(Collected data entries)
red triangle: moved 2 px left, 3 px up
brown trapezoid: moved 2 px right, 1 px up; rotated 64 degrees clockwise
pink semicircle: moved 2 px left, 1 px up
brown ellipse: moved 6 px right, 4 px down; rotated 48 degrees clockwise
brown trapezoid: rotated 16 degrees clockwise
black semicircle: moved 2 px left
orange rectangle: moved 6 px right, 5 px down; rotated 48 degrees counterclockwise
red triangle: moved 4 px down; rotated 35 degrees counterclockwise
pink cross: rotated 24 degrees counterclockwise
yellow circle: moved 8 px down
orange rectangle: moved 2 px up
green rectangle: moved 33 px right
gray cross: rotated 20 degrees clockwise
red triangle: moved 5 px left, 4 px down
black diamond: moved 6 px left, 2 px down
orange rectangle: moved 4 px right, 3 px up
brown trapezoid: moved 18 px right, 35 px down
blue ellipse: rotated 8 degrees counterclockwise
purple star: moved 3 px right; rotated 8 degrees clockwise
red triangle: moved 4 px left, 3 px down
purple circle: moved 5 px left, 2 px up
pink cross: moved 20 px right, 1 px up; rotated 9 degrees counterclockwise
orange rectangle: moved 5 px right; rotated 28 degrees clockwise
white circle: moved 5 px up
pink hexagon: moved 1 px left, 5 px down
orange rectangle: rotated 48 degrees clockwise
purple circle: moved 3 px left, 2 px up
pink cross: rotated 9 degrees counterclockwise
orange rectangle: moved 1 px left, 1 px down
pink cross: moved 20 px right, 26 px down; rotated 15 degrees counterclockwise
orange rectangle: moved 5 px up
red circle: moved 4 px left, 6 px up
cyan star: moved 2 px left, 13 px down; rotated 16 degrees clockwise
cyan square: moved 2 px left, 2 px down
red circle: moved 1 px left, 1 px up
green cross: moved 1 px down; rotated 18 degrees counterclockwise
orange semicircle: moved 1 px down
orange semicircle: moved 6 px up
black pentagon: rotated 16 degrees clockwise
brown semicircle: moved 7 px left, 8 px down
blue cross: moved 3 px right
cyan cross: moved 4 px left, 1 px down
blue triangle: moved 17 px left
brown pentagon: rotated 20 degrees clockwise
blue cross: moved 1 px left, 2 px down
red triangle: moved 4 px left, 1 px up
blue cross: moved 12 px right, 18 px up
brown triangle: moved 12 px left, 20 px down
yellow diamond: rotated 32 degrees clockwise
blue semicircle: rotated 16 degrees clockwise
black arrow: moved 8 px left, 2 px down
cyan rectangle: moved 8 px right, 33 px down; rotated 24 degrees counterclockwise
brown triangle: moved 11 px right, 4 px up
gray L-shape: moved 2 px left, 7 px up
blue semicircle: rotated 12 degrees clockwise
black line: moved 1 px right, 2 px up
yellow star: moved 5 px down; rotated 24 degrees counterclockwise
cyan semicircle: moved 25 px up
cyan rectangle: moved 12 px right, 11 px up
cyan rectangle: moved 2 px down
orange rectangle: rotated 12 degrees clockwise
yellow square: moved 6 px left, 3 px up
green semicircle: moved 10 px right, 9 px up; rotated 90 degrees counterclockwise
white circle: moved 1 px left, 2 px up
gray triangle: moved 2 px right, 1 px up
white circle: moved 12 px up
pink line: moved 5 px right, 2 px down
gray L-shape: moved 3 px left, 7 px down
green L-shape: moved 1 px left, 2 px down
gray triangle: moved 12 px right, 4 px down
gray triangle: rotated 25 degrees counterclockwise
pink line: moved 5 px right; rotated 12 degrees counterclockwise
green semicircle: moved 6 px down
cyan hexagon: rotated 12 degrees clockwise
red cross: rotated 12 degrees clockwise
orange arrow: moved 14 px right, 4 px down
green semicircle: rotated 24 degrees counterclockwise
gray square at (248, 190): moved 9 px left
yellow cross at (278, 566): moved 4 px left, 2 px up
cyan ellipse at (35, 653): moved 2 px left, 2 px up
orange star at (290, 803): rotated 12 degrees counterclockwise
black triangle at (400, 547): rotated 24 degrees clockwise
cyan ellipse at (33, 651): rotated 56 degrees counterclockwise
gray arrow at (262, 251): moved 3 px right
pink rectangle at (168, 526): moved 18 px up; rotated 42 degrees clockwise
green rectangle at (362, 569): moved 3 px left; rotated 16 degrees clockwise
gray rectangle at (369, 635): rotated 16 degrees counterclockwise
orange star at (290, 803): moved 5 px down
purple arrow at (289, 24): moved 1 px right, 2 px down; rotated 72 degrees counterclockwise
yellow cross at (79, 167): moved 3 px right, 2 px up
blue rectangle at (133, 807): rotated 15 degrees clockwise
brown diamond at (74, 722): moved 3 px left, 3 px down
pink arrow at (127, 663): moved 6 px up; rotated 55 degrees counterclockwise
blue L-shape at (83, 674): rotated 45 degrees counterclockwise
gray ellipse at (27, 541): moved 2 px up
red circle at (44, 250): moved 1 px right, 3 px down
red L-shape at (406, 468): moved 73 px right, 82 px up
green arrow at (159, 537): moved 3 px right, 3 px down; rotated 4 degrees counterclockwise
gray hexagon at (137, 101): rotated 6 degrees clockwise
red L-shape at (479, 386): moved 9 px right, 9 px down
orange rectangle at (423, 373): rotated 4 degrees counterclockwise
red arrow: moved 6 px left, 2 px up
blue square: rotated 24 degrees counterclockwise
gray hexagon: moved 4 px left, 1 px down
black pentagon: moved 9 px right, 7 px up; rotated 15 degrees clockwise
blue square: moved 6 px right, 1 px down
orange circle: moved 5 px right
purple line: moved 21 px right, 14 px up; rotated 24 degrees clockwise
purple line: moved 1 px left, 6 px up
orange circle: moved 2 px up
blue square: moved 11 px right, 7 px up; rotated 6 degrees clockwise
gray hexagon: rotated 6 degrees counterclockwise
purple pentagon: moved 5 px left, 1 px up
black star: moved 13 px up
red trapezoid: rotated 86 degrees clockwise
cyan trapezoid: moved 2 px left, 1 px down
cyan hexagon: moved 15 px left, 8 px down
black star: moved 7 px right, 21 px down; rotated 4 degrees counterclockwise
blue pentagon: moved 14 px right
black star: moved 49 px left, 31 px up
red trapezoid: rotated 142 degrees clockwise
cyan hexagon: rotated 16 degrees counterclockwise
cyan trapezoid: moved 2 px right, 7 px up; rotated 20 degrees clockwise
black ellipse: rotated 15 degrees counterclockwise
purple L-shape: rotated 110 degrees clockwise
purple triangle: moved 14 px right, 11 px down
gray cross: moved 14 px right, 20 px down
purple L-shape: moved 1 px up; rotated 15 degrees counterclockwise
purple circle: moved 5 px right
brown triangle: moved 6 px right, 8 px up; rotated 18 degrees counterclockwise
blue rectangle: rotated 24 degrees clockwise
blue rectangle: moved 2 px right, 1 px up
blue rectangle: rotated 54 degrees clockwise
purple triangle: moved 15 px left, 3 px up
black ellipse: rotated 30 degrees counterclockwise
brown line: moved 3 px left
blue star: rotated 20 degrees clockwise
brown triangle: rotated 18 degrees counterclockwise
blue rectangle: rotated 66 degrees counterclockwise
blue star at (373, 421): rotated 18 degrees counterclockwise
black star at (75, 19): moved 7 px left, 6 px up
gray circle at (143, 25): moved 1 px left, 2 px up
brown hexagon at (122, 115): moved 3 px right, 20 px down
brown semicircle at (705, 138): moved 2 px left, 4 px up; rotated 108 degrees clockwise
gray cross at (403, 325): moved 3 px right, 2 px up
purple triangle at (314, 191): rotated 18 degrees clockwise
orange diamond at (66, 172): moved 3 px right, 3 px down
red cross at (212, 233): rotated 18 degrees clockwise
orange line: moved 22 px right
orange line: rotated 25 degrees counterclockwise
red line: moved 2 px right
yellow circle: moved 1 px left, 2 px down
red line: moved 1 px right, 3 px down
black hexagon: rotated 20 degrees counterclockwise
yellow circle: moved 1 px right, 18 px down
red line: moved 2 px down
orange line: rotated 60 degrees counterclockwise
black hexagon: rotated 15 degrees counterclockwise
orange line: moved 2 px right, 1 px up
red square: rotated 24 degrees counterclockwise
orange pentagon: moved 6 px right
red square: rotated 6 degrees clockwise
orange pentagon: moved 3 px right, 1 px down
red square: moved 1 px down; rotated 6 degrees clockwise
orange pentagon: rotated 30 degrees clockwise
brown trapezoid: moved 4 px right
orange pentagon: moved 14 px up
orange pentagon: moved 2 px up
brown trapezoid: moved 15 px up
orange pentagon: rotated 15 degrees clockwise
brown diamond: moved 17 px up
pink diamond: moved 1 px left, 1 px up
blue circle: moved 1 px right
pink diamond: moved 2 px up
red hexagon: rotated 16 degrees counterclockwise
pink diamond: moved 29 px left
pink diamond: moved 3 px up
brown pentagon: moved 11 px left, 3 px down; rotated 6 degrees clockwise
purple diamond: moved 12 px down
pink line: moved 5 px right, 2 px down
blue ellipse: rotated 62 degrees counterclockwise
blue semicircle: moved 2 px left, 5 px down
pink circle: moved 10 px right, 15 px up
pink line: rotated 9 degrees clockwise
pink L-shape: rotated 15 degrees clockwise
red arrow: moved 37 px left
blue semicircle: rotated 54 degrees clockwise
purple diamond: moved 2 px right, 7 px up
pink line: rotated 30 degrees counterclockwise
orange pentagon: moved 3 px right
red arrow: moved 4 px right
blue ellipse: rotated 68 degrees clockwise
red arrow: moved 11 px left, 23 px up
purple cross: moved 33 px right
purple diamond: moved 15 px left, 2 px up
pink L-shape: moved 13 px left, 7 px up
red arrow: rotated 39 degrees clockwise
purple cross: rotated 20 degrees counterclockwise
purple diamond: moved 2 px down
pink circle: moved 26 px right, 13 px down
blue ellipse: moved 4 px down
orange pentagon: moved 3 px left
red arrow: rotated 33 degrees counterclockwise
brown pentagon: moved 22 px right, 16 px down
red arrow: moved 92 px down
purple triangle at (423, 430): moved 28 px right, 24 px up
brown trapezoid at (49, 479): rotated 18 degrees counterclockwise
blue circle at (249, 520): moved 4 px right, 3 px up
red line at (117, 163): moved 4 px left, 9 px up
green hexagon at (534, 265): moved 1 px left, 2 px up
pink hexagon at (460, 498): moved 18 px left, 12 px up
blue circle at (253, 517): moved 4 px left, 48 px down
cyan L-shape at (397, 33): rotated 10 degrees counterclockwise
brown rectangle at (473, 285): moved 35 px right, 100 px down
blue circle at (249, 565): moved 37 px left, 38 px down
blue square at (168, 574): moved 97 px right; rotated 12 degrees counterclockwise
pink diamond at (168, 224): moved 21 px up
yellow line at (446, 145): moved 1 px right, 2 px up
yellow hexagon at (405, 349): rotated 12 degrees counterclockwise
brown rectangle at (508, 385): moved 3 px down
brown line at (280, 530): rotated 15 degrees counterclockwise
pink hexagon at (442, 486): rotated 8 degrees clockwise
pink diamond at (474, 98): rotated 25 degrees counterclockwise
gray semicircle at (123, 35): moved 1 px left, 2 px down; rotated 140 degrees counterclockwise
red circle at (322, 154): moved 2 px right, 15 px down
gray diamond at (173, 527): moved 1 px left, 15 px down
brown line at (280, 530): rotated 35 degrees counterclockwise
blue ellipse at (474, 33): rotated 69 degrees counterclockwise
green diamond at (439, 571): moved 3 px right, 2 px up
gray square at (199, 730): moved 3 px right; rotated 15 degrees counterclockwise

* **What is asked**: Copy the stretch from the first row through the row containing "red triangle: moved 4 px left, 3 px down", reproducing each line precisely as it appears.

* **Exercise result**:
red triangle: moved 2 px left, 3 px up
brown trapezoid: moved 2 px right, 1 px up; rotated 64 degrees clockwise
pink semicircle: moved 2 px left, 1 px up
brown ellipse: moved 6 px right, 4 px down; rotated 48 degrees clockwise
brown trapezoid: rotated 16 degrees clockwise
black semicircle: moved 2 px left
orange rectangle: moved 6 px right, 5 px down; rotated 48 degrees counterclockwise
red triangle: moved 4 px down; rotated 35 degrees counterclockwise
pink cross: rotated 24 degrees counterclockwise
yellow circle: moved 8 px down
orange rectangle: moved 2 px up
green rectangle: moved 33 px right
gray cross: rotated 20 degrees clockwise
red triangle: moved 5 px left, 4 px down
black diamond: moved 6 px left, 2 px down
orange rectangle: moved 4 px right, 3 px up
brown trapezoid: moved 18 px right, 35 px down
blue ellipse: rotated 8 degrees counterclockwise
purple star: moved 3 px right; rotated 8 degrees clockwise
red triangle: moved 4 px left, 3 px down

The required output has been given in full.